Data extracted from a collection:

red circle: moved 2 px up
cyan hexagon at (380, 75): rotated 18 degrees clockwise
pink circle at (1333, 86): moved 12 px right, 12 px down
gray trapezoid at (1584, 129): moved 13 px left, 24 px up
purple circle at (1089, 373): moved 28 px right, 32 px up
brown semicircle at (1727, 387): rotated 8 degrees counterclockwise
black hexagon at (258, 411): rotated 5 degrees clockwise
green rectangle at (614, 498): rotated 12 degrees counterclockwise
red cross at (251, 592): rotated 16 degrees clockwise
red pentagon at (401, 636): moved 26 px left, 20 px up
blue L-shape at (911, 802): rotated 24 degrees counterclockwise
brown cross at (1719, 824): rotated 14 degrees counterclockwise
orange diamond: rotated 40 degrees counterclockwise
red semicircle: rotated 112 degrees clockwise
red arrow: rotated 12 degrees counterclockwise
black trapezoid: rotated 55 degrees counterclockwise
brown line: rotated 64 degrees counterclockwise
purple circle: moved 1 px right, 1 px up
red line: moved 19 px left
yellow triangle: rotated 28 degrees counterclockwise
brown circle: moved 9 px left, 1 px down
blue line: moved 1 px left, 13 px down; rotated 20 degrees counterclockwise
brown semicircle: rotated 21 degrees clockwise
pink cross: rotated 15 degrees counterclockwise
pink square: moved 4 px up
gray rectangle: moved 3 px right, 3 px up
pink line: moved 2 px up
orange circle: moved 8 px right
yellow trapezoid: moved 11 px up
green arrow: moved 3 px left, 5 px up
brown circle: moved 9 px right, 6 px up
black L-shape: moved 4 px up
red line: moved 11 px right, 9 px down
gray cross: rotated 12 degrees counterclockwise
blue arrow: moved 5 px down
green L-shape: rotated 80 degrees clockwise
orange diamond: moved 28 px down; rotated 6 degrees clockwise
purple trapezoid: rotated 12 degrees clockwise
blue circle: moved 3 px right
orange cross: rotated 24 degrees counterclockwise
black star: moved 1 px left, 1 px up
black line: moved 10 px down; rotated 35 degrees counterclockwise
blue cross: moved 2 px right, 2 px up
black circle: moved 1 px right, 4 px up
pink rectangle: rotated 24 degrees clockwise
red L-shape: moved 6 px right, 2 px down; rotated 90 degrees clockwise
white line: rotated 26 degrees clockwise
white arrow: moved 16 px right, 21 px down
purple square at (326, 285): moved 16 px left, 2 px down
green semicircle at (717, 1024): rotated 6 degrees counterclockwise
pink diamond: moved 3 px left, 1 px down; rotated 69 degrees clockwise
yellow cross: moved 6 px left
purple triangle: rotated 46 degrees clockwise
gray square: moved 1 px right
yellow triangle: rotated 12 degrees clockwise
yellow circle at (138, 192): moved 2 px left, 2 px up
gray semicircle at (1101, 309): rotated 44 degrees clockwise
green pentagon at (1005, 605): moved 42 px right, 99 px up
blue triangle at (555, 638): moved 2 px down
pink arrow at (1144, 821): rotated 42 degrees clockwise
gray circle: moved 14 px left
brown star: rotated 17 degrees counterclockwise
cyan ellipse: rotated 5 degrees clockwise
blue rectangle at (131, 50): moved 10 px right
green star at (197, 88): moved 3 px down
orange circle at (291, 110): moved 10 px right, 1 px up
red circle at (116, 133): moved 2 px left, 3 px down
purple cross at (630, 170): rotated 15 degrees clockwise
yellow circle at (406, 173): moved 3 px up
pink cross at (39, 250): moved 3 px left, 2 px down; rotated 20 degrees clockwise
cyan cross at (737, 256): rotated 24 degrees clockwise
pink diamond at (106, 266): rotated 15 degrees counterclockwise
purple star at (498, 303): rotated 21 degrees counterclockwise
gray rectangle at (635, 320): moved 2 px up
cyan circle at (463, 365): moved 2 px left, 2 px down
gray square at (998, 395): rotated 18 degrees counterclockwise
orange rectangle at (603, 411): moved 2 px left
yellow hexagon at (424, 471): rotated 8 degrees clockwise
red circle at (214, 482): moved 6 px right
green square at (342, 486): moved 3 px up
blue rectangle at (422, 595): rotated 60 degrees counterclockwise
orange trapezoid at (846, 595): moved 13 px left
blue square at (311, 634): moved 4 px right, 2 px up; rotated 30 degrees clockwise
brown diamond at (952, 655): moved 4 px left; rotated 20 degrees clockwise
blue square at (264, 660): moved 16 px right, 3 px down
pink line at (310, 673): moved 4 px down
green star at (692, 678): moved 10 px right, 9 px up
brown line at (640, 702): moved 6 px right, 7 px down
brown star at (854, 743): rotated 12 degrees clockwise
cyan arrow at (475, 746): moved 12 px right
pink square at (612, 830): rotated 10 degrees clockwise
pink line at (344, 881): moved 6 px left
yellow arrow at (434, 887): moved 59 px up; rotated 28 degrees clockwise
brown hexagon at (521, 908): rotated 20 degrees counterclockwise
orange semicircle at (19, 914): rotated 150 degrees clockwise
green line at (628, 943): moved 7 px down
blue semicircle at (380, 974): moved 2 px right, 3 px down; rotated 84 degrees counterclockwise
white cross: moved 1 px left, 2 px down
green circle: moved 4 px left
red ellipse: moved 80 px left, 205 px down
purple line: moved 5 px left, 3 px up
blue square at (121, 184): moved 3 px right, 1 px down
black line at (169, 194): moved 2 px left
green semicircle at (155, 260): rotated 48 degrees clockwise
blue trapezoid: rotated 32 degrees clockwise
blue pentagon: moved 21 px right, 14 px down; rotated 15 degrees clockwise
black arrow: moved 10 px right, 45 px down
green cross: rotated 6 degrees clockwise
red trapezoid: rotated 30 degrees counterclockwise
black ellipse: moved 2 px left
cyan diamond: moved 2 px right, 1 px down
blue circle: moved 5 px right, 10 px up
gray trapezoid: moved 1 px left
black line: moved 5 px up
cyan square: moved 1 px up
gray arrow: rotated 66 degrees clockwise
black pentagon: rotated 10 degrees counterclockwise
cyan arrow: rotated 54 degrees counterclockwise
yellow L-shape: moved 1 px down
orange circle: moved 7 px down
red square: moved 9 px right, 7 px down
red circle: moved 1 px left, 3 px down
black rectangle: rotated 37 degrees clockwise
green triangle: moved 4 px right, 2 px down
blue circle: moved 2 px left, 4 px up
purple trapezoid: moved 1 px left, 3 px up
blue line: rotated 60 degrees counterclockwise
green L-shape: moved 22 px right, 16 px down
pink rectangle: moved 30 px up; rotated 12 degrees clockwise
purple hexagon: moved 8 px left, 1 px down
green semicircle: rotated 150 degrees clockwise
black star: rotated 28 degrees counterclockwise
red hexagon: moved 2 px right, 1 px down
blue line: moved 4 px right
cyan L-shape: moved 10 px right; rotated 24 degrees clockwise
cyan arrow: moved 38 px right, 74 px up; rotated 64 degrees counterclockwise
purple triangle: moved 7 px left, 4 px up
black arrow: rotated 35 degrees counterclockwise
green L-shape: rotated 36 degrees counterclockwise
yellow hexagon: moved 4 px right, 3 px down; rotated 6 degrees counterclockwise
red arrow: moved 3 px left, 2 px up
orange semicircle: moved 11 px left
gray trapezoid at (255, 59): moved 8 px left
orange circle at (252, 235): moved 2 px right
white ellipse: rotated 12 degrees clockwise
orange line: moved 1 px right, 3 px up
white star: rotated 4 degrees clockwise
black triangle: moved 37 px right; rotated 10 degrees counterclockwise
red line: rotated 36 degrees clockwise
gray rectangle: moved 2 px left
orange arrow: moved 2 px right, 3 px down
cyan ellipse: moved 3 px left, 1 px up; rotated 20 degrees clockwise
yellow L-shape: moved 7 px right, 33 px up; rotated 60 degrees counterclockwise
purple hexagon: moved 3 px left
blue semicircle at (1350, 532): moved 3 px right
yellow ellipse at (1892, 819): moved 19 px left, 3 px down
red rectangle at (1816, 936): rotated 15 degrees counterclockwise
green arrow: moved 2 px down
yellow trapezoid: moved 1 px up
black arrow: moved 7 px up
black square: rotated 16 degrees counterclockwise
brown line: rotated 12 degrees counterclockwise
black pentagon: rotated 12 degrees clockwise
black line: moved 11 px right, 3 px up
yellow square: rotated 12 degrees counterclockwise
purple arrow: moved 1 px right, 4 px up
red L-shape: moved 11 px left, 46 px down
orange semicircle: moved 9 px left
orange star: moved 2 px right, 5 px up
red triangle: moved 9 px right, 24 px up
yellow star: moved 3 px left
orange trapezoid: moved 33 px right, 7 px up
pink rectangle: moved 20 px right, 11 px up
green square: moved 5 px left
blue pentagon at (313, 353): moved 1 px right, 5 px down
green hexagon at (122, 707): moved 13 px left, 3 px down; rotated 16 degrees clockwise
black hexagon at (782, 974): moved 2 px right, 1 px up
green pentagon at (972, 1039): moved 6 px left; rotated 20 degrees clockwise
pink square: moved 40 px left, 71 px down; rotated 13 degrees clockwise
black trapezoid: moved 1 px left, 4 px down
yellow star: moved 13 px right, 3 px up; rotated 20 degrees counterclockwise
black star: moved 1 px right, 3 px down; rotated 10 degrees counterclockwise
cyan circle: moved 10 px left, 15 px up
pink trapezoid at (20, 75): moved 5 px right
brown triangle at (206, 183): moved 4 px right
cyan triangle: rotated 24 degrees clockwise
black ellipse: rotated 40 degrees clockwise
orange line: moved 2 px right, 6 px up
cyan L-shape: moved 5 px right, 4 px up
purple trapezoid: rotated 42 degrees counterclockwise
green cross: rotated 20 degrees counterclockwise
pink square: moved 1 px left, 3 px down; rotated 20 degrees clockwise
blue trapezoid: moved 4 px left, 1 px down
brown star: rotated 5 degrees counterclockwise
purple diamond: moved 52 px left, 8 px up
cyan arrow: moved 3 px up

Work request ▸ Wherever the line holding "cyan arrow: moved 38" falls in the entries above, copy exactly from it through the line holding "gray trapezoid at (255, 59): moved 8 px left", inclusive, and add nothing.

Answer ▸
cyan arrow: moved 38 px right, 74 px up; rotated 64 degrees counterclockwise
purple triangle: moved 7 px left, 4 px up
black arrow: rotated 35 degrees counterclockwise
green L-shape: rotated 36 degrees counterclockwise
yellow hexagon: moved 4 px right, 3 px down; rotated 6 degrees counterclockwise
red arrow: moved 3 px left, 2 px up
orange semicircle: moved 11 px left
gray trapezoid at (255, 59): moved 8 px left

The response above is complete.